Revision tracking records –
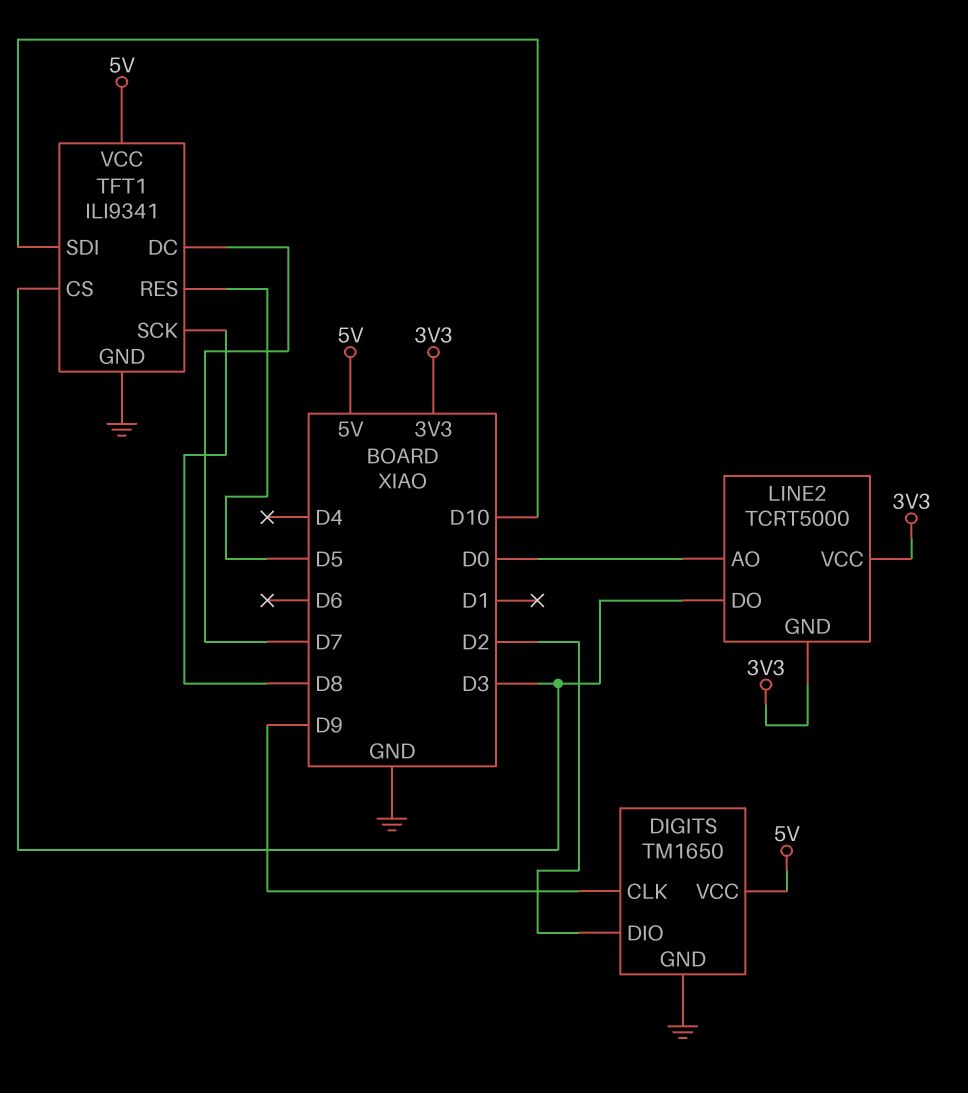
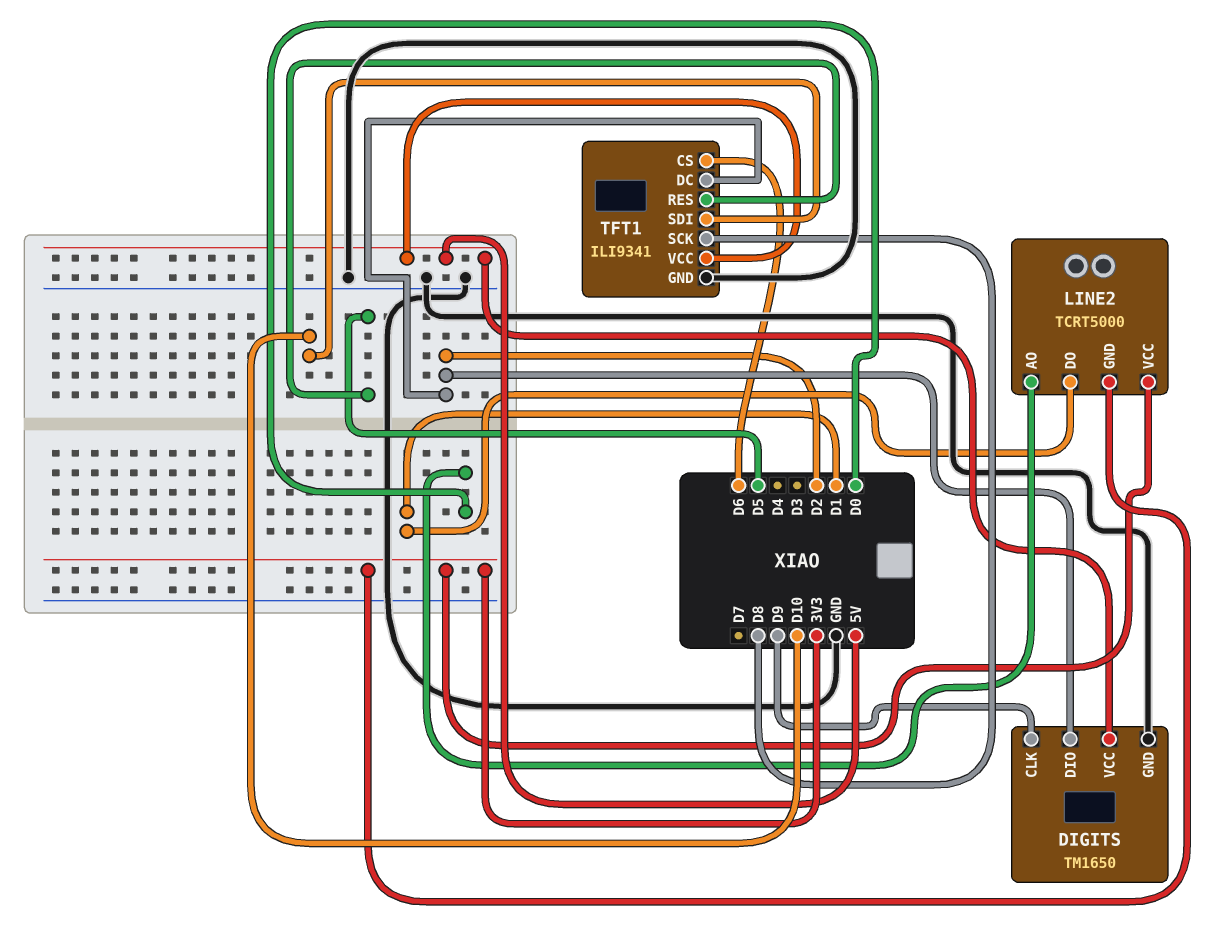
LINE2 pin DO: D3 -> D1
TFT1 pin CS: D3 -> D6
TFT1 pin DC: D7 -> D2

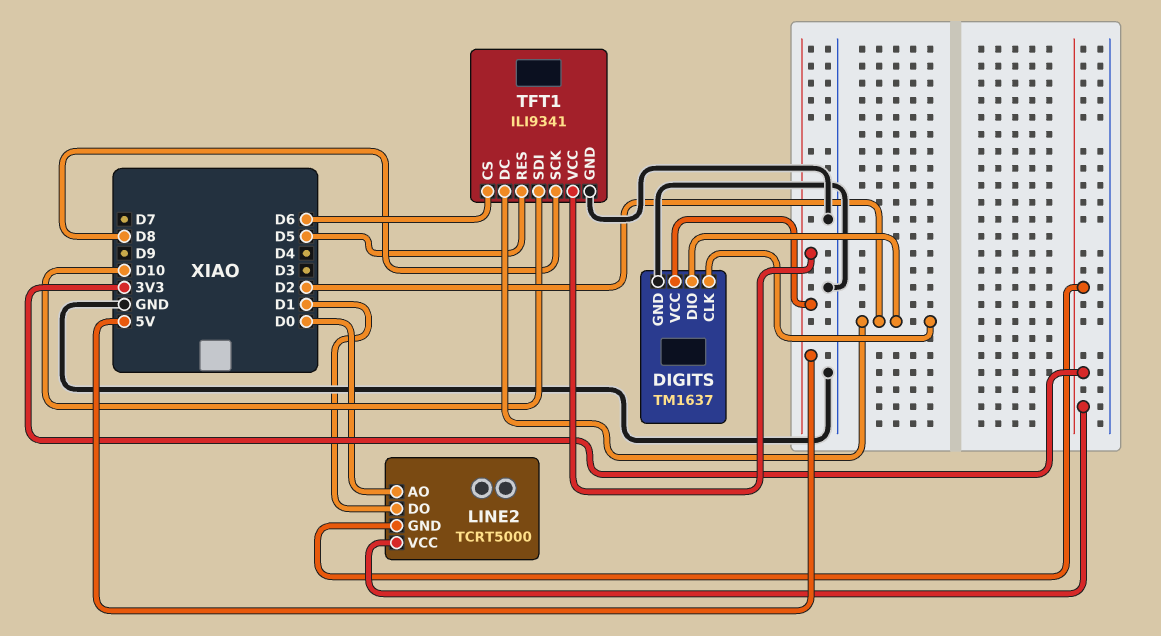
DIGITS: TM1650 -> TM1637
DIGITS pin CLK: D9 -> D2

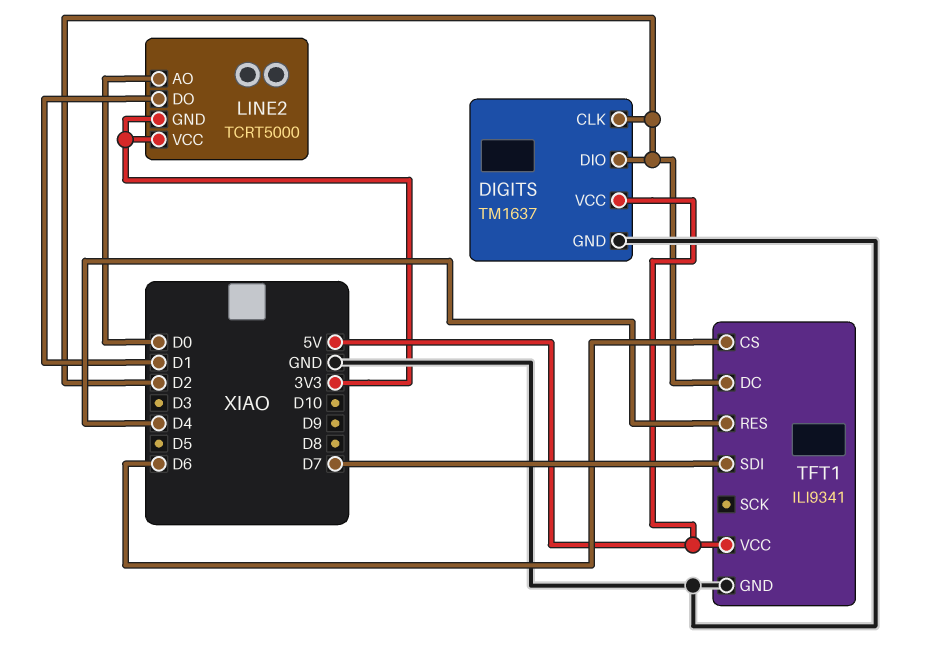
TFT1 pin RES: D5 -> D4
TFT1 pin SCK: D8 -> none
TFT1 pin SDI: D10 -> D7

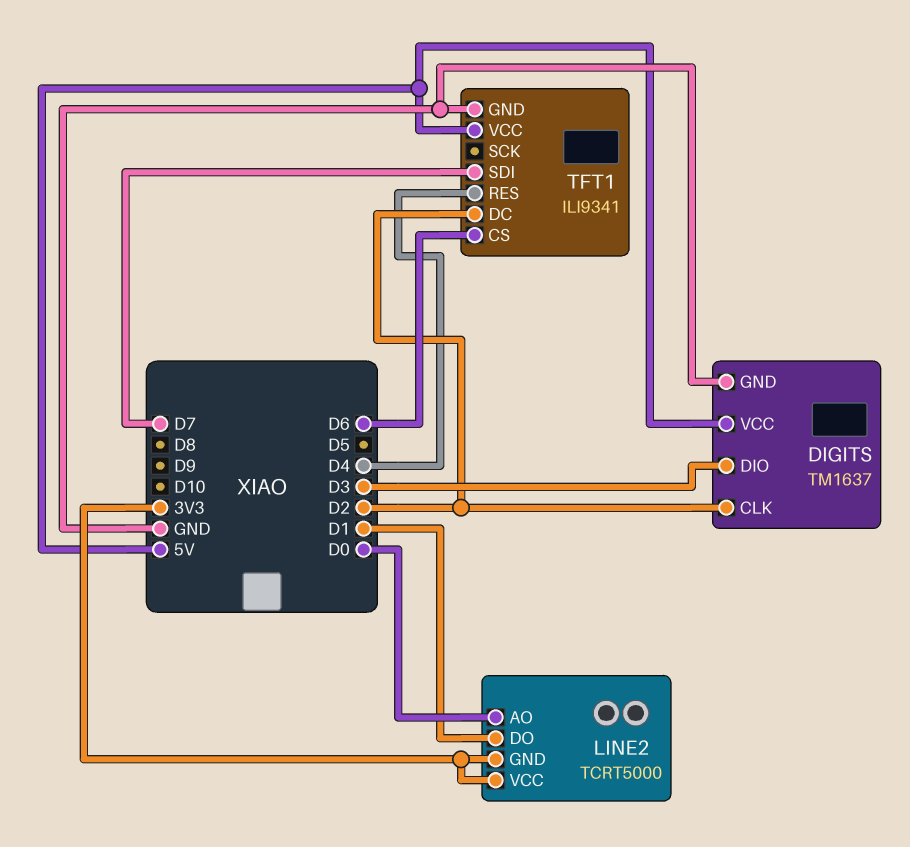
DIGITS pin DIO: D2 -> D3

TRY IT –
Above are the records; copy each line from them that includes the string "DIGITS".

ANSWER BELOW –
DIGITS: TM1650 -> TM1637
DIGITS pin CLK: D9 -> D2
DIGITS pin DIO: D2 -> D3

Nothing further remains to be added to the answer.